## Assignment
Considering every line below, count those with the word "lost" and give only the result.

## Source material
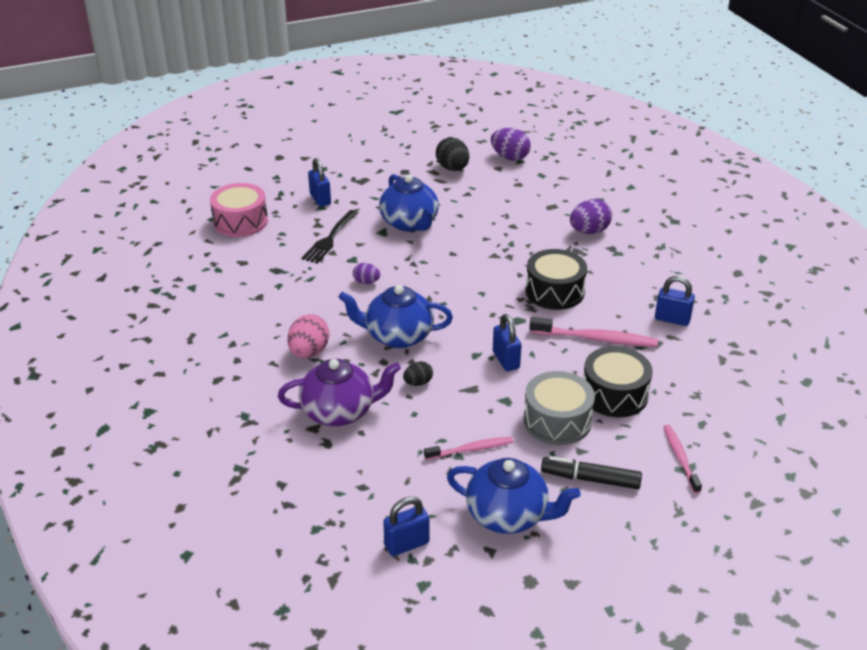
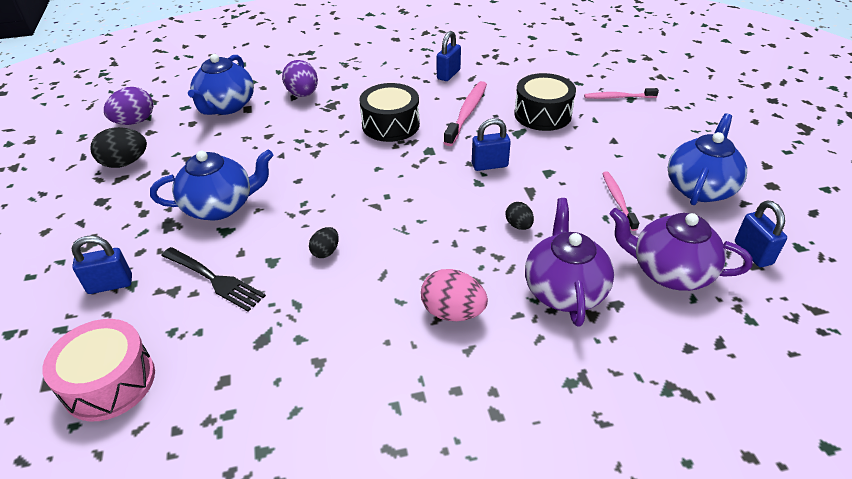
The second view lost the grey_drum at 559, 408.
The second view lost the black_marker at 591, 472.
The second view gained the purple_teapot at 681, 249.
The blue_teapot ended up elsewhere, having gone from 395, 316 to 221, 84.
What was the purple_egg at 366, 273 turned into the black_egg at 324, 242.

## Answer to the exercise
2